**WHAT IS REQUIRED**
Write the data out again exactly, with no pictures.

**INFORMATION SUPPLIED**
····················
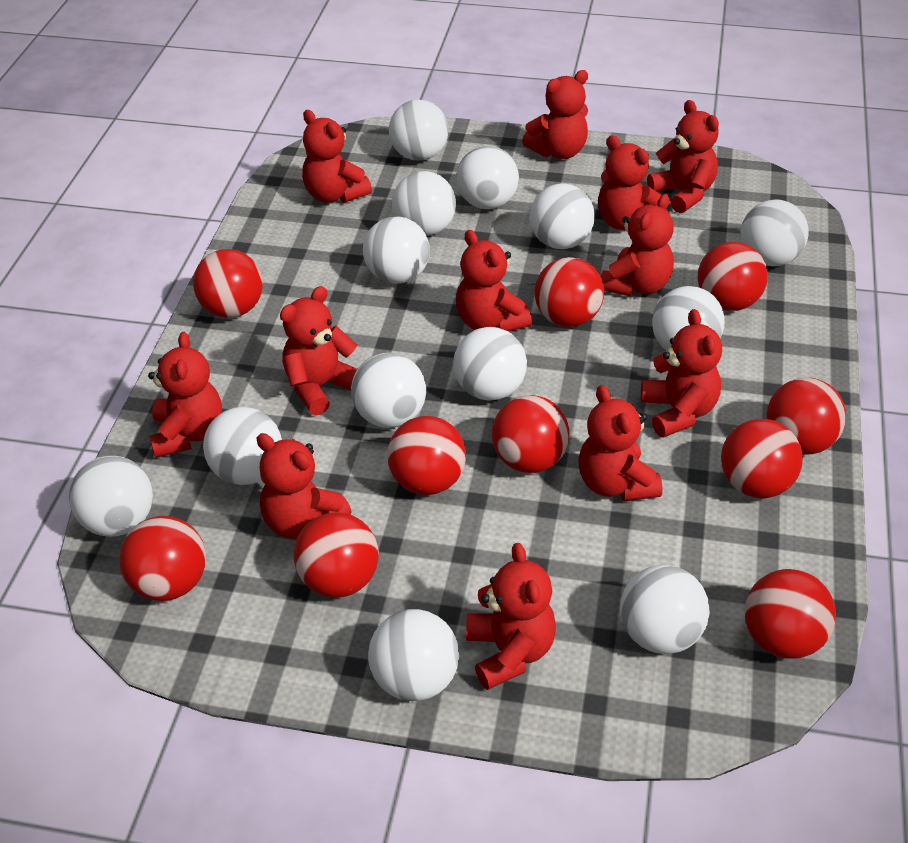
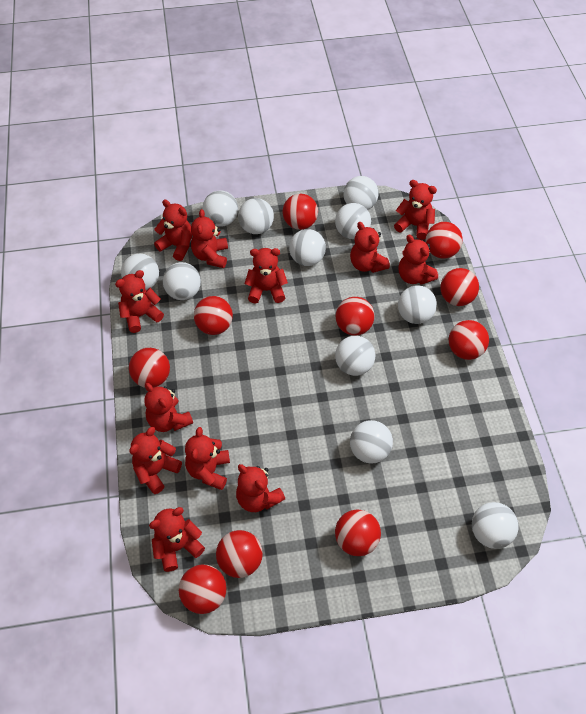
white ball: 13 -> 11

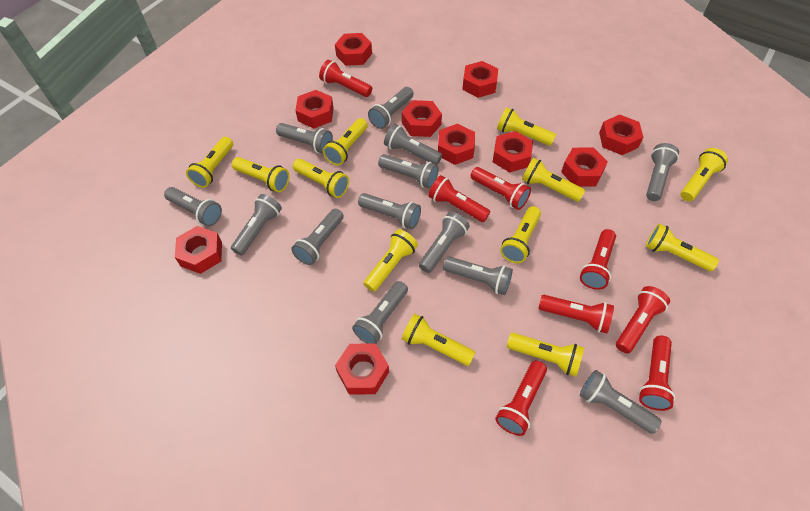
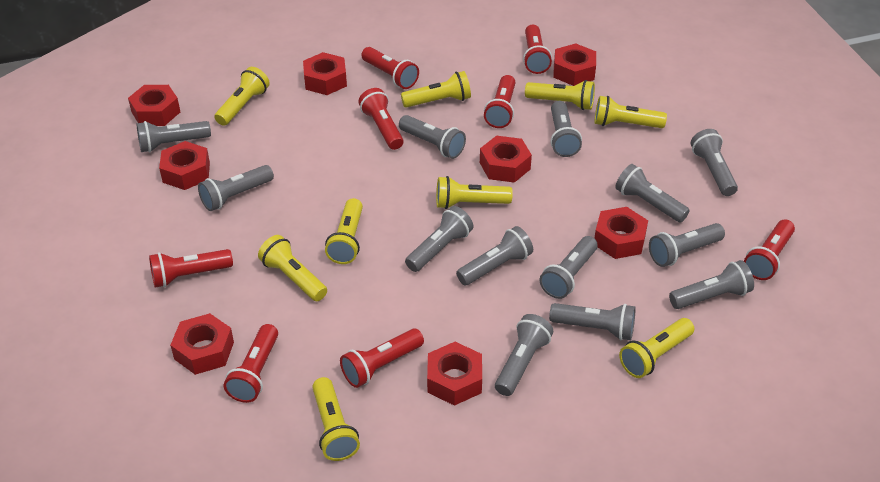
red nut: 10 -> 8
yellow flashlight: 12 -> 9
····················
**TASK ANSWER**
white ball: 13 -> 11

red nut: 10 -> 8
yellow flashlight: 12 -> 9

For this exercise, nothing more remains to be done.